» What to do: Gather every line of the listing below that contains the word "white".
>> Begin Provided records
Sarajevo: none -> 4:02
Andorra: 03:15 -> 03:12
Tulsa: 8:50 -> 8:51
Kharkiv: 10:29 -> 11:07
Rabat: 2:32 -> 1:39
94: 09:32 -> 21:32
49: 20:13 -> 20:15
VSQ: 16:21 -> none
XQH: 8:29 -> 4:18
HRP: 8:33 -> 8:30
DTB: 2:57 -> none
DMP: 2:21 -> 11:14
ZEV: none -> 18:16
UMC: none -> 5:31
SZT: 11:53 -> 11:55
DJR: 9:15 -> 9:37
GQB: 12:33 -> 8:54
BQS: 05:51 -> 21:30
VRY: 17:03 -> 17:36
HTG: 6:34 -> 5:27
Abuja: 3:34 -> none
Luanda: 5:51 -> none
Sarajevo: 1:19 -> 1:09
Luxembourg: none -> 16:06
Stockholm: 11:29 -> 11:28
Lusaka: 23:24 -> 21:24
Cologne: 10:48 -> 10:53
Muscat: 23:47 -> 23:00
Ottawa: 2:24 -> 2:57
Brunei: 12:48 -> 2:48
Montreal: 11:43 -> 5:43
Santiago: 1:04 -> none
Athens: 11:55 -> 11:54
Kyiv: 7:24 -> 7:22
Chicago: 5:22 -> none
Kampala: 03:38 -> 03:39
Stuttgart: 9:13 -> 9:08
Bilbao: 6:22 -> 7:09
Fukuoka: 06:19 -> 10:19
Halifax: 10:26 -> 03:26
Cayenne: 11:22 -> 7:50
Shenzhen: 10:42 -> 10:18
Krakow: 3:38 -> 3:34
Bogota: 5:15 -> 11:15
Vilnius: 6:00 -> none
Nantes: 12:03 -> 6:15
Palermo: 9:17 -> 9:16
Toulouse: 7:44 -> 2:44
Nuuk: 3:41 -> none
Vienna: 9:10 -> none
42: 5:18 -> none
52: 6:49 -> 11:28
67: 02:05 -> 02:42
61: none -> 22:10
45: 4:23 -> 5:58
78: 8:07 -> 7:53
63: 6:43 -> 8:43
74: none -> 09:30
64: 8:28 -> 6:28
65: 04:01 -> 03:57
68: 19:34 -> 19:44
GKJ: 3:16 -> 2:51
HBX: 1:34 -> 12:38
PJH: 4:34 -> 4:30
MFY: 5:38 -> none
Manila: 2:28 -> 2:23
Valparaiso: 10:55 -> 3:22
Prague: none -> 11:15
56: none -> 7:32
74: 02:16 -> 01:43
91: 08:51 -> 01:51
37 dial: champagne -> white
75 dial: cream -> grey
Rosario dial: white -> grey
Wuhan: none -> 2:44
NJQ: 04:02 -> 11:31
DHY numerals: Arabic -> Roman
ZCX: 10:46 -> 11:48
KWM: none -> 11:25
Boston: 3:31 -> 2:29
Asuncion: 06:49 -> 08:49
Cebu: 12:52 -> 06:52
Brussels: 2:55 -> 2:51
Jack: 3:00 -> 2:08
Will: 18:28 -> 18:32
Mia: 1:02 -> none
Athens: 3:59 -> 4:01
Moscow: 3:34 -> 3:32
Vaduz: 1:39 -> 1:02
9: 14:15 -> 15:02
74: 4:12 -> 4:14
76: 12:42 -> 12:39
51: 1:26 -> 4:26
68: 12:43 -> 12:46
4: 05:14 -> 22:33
>> End Provided records
» Exercise output:
37 dial: champagne -> white
Rosario dial: white -> grey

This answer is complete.